■ What you should do ■
Among the entries below, count the lines that contain the word "flashlight". Respond with the count only.

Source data
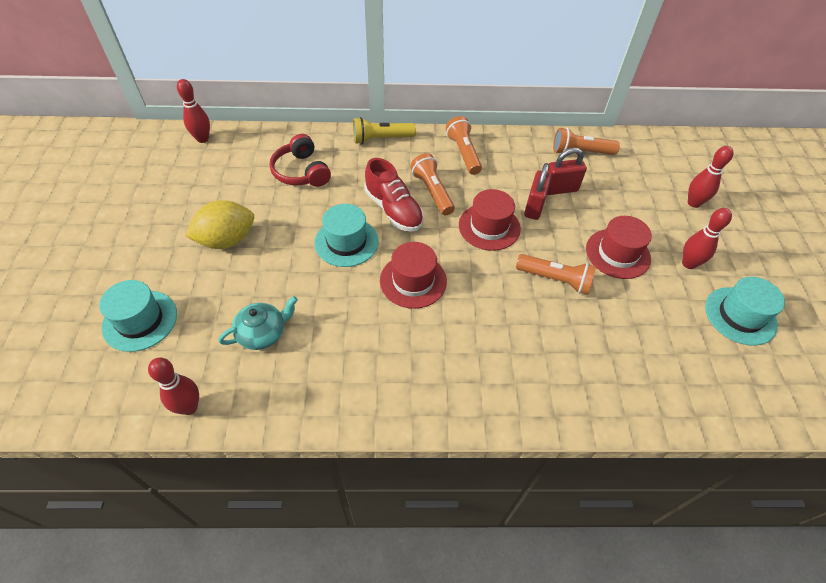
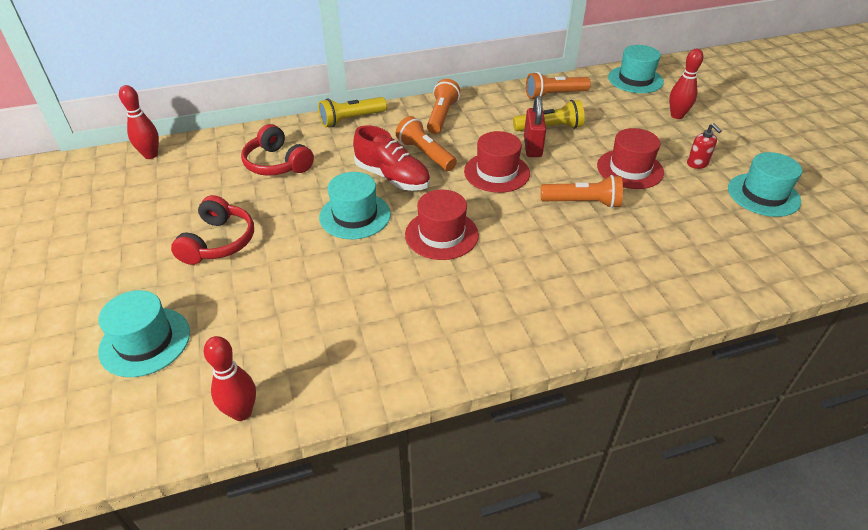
camera: 15 degrees left, 10 degrees down
yellow lemon [185,200,254,249] -> red headphones [171,195,254,265]
turquoise teapot [218,296,298,350] -> none
orange flashlight [446,116,482,175] -> orange flashlight turned 45 degrees clockwise [427,79,460,134]
red padlock [547,148,587,195] -> yellow flashlight [513,100,585,131]
red bowling pin [682,208,732,269] -> red soap dispenser [687,123,722,169]
none -> turquoise hat [608,45,664,93]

■ Answer box ■
2